• _Task goal_: Within the records below, reproduce without change the lines from the line that has "shifted: orange_dugimax (504" through the line that has "scaled: purple_nopamu (235", and only those.

• _Information_:
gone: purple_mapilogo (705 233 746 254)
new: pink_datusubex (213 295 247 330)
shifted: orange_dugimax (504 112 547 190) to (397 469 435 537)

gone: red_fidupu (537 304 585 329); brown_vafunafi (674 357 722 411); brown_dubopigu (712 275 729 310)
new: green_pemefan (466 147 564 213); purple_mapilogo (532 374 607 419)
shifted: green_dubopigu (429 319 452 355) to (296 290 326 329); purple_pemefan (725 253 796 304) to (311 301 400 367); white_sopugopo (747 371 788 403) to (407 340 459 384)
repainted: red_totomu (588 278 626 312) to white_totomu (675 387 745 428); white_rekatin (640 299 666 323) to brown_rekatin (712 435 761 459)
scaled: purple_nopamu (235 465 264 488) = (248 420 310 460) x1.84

* * *

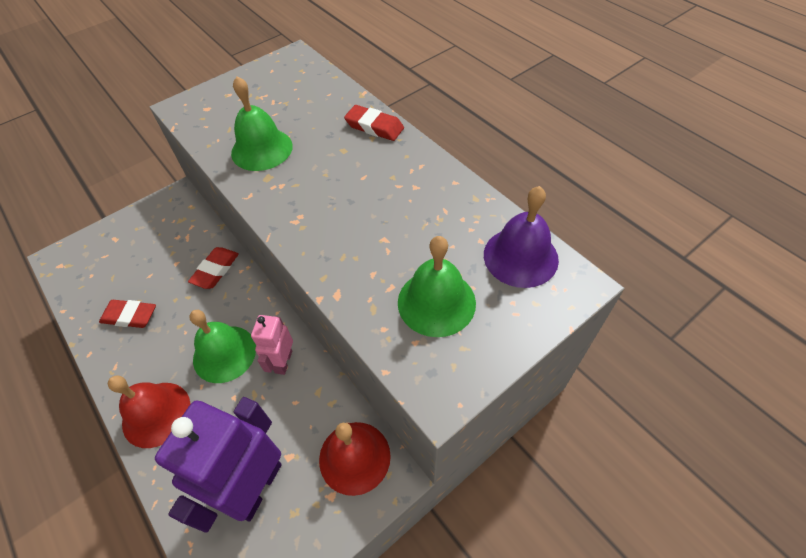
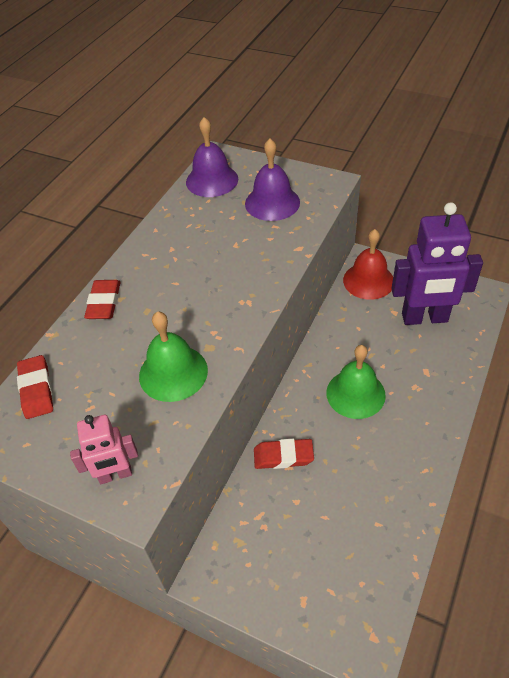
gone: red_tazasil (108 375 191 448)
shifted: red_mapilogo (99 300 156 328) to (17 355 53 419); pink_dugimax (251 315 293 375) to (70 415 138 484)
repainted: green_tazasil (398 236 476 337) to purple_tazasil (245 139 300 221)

• _Answer space_:
shifted: orange_dugimax (504 112 547 190) to (397 469 435 537)

gone: red_fidupu (537 304 585 329); brown_vafunafi (674 357 722 411); brown_dubopigu (712 275 729 310)
new: green_pemefan (466 147 564 213); purple_mapilogo (532 374 607 419)
shifted: green_dubopigu (429 319 452 355) to (296 290 326 329); purple_pemefan (725 253 796 304) to (311 301 400 367); white_sopugopo (747 371 788 403) to (407 340 459 384)
repainted: red_totomu (588 278 626 312) to white_totomu (675 387 745 428); white_rekatin (640 299 666 323) to brown_rekatin (712 435 761 459)
scaled: purple_nopamu (235 465 264 488) = (248 420 310 460) x1.84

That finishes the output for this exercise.